Task to complete.
The answer must consist of the records below, repeated exactly.

···

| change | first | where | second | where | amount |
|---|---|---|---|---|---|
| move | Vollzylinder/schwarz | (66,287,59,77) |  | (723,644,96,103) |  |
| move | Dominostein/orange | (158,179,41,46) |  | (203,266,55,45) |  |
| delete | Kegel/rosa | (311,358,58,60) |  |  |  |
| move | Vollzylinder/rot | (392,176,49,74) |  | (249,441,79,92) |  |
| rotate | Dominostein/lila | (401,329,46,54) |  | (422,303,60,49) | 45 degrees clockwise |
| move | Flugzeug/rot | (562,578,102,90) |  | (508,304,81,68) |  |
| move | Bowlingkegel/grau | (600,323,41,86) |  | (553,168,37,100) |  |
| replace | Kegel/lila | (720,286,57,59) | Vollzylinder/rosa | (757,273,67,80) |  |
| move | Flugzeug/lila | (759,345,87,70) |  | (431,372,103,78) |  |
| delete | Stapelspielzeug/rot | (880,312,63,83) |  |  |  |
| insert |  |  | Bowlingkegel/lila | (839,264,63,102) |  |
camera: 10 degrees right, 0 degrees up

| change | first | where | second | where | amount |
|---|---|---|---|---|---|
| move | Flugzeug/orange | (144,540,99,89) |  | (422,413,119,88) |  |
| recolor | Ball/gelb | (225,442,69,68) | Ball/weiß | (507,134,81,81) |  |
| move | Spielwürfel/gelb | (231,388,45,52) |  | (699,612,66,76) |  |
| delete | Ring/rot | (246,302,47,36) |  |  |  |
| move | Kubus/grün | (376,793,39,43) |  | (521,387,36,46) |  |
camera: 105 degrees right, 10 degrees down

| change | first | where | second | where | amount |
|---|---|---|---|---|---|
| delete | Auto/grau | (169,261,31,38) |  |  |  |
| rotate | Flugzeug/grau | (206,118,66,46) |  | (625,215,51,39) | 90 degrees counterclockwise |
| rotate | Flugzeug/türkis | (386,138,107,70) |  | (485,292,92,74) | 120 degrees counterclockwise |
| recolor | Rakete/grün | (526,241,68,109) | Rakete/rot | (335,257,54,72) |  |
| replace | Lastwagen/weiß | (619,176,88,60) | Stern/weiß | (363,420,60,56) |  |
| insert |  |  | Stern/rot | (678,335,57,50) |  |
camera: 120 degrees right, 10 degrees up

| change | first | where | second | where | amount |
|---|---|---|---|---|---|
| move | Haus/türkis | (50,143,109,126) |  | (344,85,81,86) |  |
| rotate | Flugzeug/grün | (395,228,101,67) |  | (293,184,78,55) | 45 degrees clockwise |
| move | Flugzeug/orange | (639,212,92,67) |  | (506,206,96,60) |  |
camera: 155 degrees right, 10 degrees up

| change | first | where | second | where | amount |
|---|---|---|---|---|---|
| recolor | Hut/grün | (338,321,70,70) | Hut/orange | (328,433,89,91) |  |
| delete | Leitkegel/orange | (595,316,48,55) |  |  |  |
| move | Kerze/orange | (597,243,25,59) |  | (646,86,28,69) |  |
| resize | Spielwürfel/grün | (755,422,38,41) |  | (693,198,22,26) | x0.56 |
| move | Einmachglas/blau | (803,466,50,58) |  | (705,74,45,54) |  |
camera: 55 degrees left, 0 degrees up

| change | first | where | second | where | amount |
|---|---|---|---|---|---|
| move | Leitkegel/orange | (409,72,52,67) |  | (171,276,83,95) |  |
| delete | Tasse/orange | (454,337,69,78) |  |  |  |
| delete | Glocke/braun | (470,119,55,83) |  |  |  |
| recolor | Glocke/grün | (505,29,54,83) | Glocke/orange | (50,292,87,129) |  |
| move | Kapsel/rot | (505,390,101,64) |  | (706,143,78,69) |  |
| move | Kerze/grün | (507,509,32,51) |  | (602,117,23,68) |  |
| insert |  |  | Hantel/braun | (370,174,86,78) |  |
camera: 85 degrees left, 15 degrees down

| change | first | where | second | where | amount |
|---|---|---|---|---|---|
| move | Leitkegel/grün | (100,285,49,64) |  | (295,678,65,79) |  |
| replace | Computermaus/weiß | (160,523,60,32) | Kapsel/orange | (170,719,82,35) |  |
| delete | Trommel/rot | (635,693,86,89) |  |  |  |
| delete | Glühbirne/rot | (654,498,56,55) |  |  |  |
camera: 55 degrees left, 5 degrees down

···

Exercise result.
| change | first | where | second | where | amount |
|---|---|---|---|---|---|
| move | Vollzylinder/schwarz | (66,287,59,77) |  | (723,644,96,103) |  |
| move | Dominostein/orange | (158,179,41,46) |  | (203,266,55,45) |  |
| delete | Kegel/rosa | (311,358,58,60) |  |  |  |
| move | Vollzylinder/rot | (392,176,49,74) |  | (249,441,79,92) |  |
| rotate | Dominostein/lila | (401,329,46,54) |  | (422,303,60,49) | 45 degrees clockwise |
| move | Flugzeug/rot | (562,578,102,90) |  | (508,304,81,68) |  |
| move | Bowlingkegel/grau | (600,323,41,86) |  | (553,168,37,100) |  |
| replace | Kegel/lila | (720,286,57,59) | Vollzylinder/rosa | (757,273,67,80) |  |
| move | Flugzeug/lila | (759,345,87,70) |  | (431,372,103,78) |  |
| delete | Stapelspielzeug/rot | (880,312,63,83) |  |  |  |
| insert |  |  | Bowlingkegel/lila | (839,264,63,102) |  |
camera: 10 degrees right, 0 degrees up

| change | first | where | second | where | amount |
|---|---|---|---|---|---|
| move | Flugzeug/orange | (144,540,99,89) |  | (422,413,119,88) |  |
| recolor | Ball/gelb | (225,442,69,68) | Ball/weiß | (507,134,81,81) |  |
| move | Spielwürfel/gelb | (231,388,45,52) |  | (699,612,66,76) |  |
| delete | Ring/rot | (246,302,47,36) |  |  |  |
| move | Kubus/grün | (376,793,39,43) |  | (521,387,36,46) |  |
camera: 105 degrees right, 10 degrees down

| change | first | where | second | where | amount |
|---|---|---|---|---|---|
| delete | Auto/grau | (169,261,31,38) |  |  |  |
| rotate | Flugzeug/grau | (206,118,66,46) |  | (625,215,51,39) | 90 degrees counterclockwise |
| rotate | Flugzeug/türkis | (386,138,107,70) |  | (485,292,92,74) | 120 degrees counterclockwise |
| recolor | Rakete/grün | (526,241,68,109) | Rakete/rot | (335,257,54,72) |  |
| replace | Lastwagen/weiß | (619,176,88,60) | Stern/weiß | (363,420,60,56) |  |
| insert |  |  | Stern/rot | (678,335,57,50) |  |
camera: 120 degrees right, 10 degrees up

| change | first | where | second | where | amount |
|---|---|---|---|---|---|
| move | Haus/türkis | (50,143,109,126) |  | (344,85,81,86) |  |
| rotate | Flugzeug/grün | (395,228,101,67) |  | (293,184,78,55) | 45 degrees clockwise |
| move | Flugzeug/orange | (639,212,92,67) |  | (506,206,96,60) |  |
camera: 155 degrees right, 10 degrees up

| change | first | where | second | where | amount |
|---|---|---|---|---|---|
| recolor | Hut/grün | (338,321,70,70) | Hut/orange | (328,433,89,91) |  |
| delete | Leitkegel/orange | (595,316,48,55) |  |  |  |
| move | Kerze/orange | (597,243,25,59) |  | (646,86,28,69) |  |
| resize | Spielwürfel/grün | (755,422,38,41) |  | (693,198,22,26) | x0.56 |
| move | Einmachglas/blau | (803,466,50,58) |  | (705,74,45,54) |  |
camera: 55 degrees left, 0 degrees up

| change | first | where | second | where | amount |
|---|---|---|---|---|---|
| move | Leitkegel/orange | (409,72,52,67) |  | (171,276,83,95) |  |
| delete | Tasse/orange | (454,337,69,78) |  |  |  |
| delete | Glocke/braun | (470,119,55,83) |  |  |  |
| recolor | Glocke/grün | (505,29,54,83) | Glocke/orange | (50,292,87,129) |  |
| move | Kapsel/rot | (505,390,101,64) |  | (706,143,78,69) |  |
| move | Kerze/grün | (507,509,32,51) |  | (602,117,23,68) |  |
| insert |  |  | Hantel/braun | (370,174,86,78) |  |
camera: 85 degrees left, 15 degrees down

| change | first | where | second | where | amount |
|---|---|---|---|---|---|
| move | Leitkegel/grün | (100,285,49,64) |  | (295,678,65,79) |  |
| replace | Computermaus/weiß | (160,523,60,32) | Kapsel/orange | (170,719,82,35) |  |
| delete | Trommel/rot | (635,693,86,89) |  |  |  |
| delete | Glühbirne/rot | (654,498,56,55) |  |  |  |
camera: 55 degrees left, 5 degrees down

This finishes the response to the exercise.